Data supplied: Begin

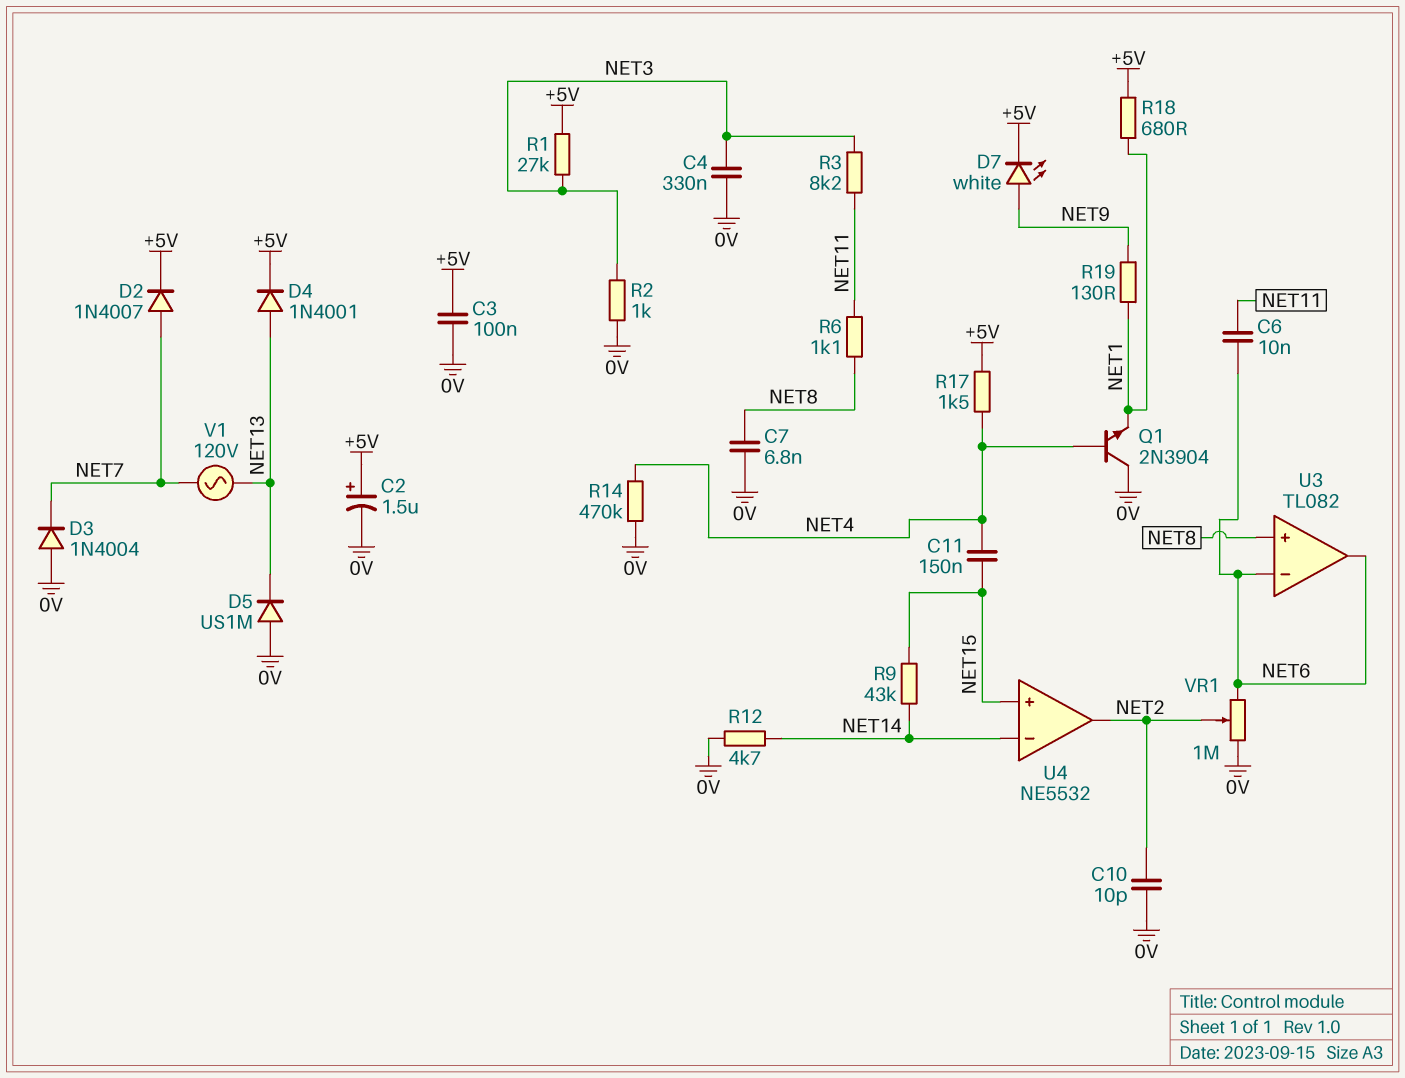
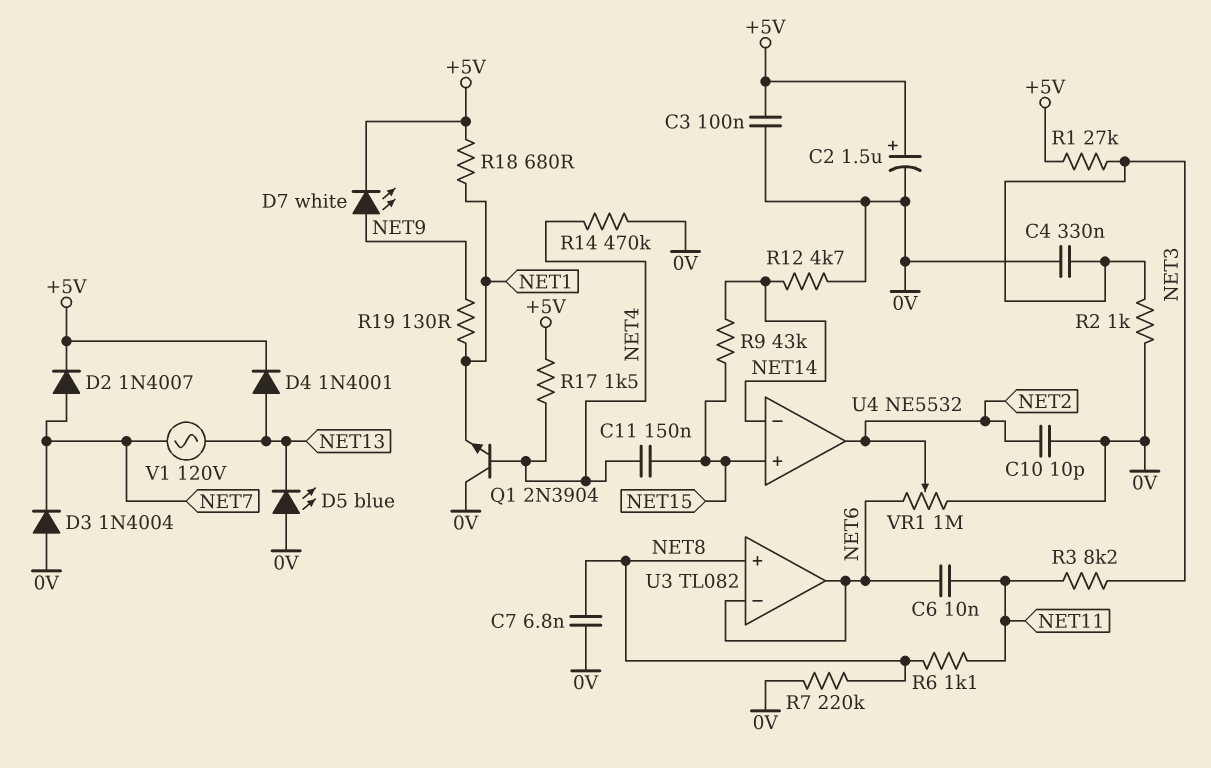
D5: diode US1M (A 0V, K NET13) -> LED blue (A 0V, K NET13)
R7: none -> 220k (0V, NET8)

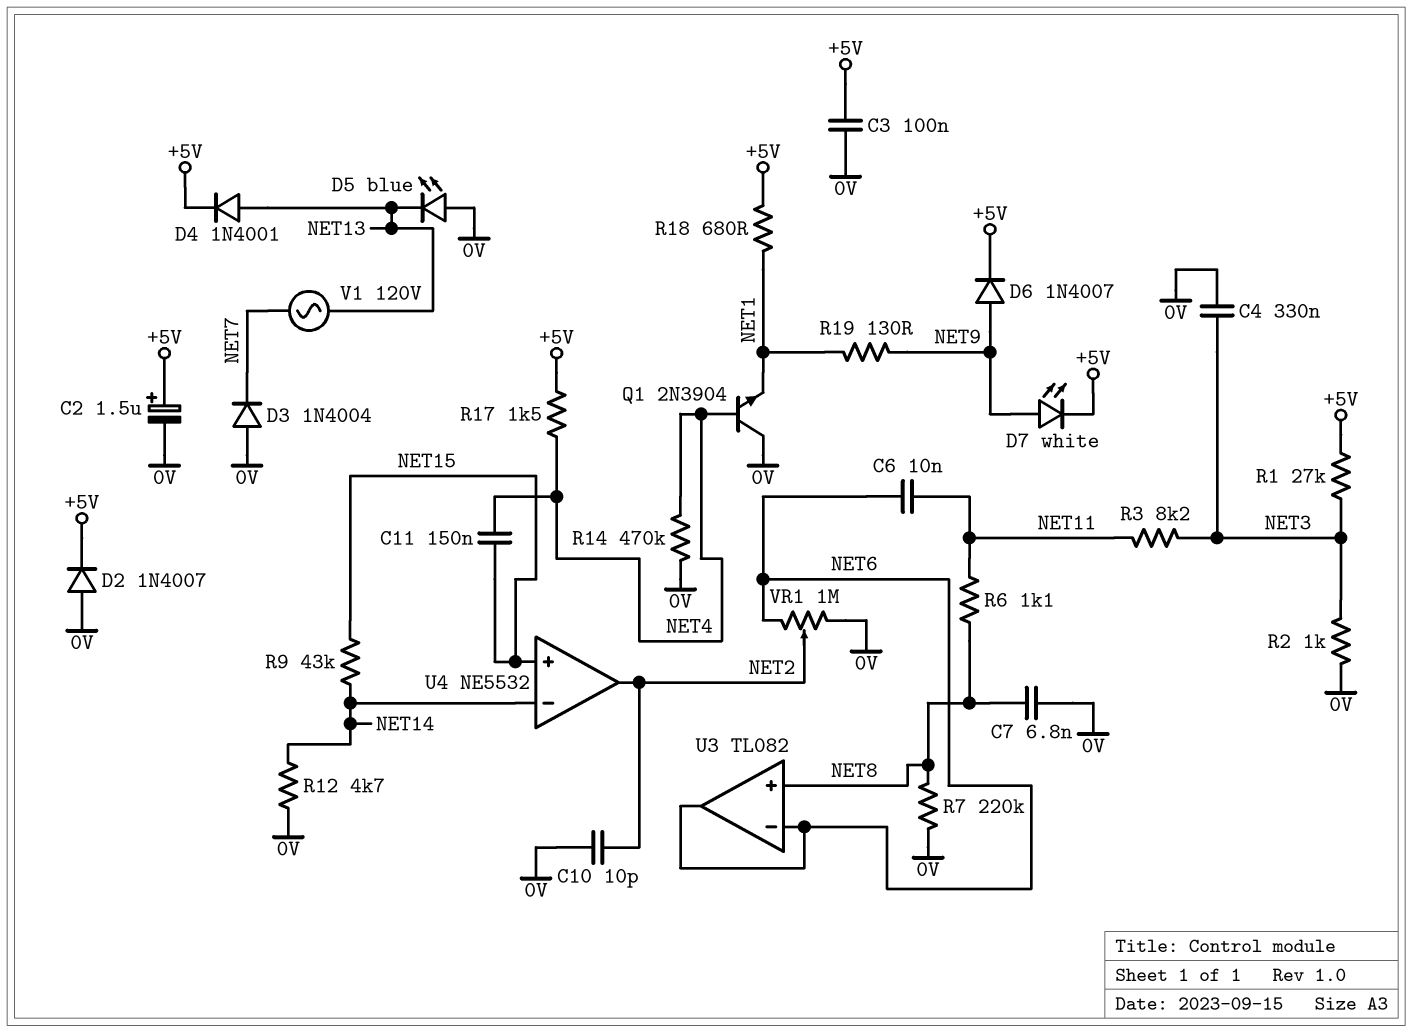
D2: diode 1N4007 (A NET7, K +5V) -> diode 1N4007 (A 0V, K +5V)
D6: none -> diode 1N4007 (A NET9, K +5V)

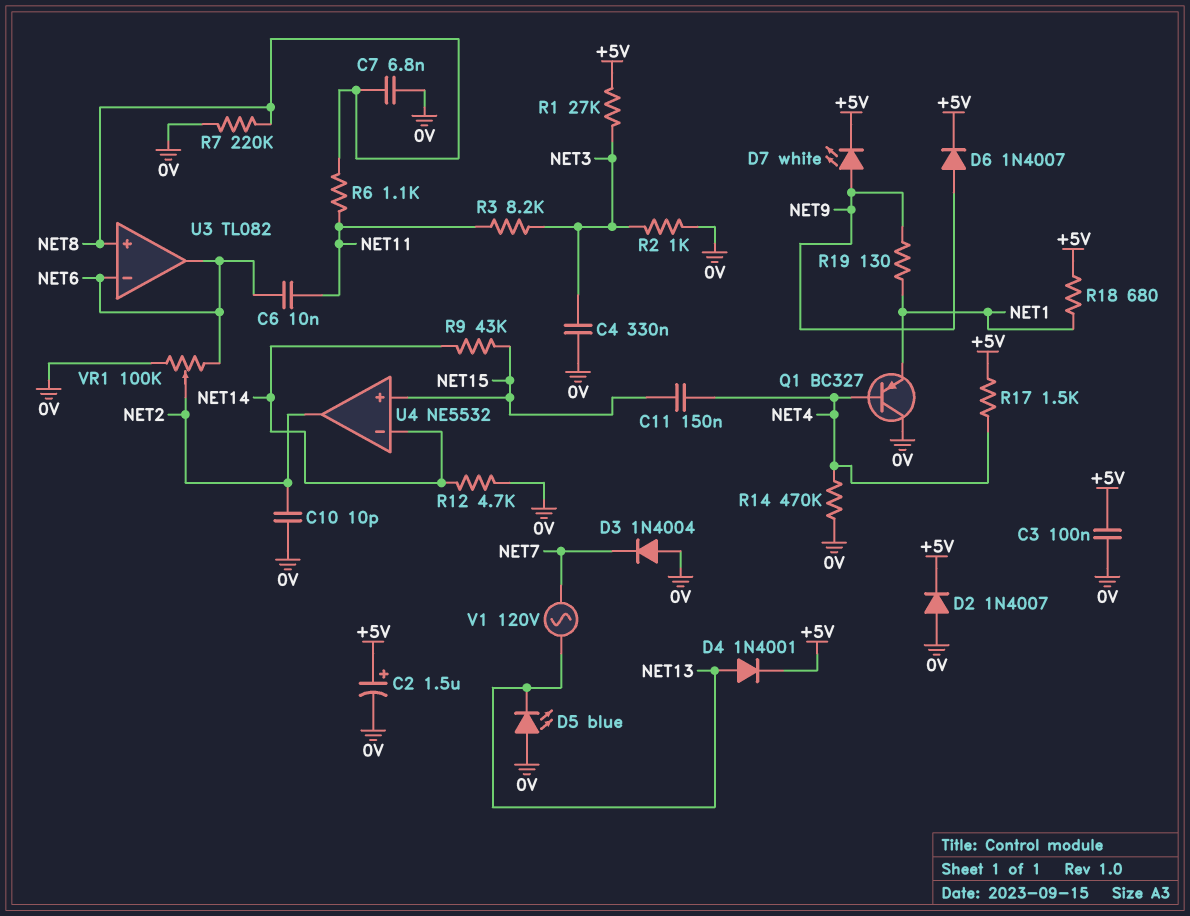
Q1: NPN 2N3904 (B NET4, C 0V, E NET1) -> PNP BC327 (B NET4, C 0V, E NET1)
VR1: 1M (0V, NET6, wiper NET2) -> 100k (0V, NET6, wiper NET2)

Data supplied: End

Your answer should consist of each line above in which "diode" appears.

_Answer section_
D5: diode US1M (A 0V, K NET13) -> LED blue (A 0V, K NET13)
D2: diode 1N4007 (A NET7, K +5V) -> diode 1N4007 (A 0V, K +5V)
D6: none -> diode 1N4007 (A NET9, K +5V)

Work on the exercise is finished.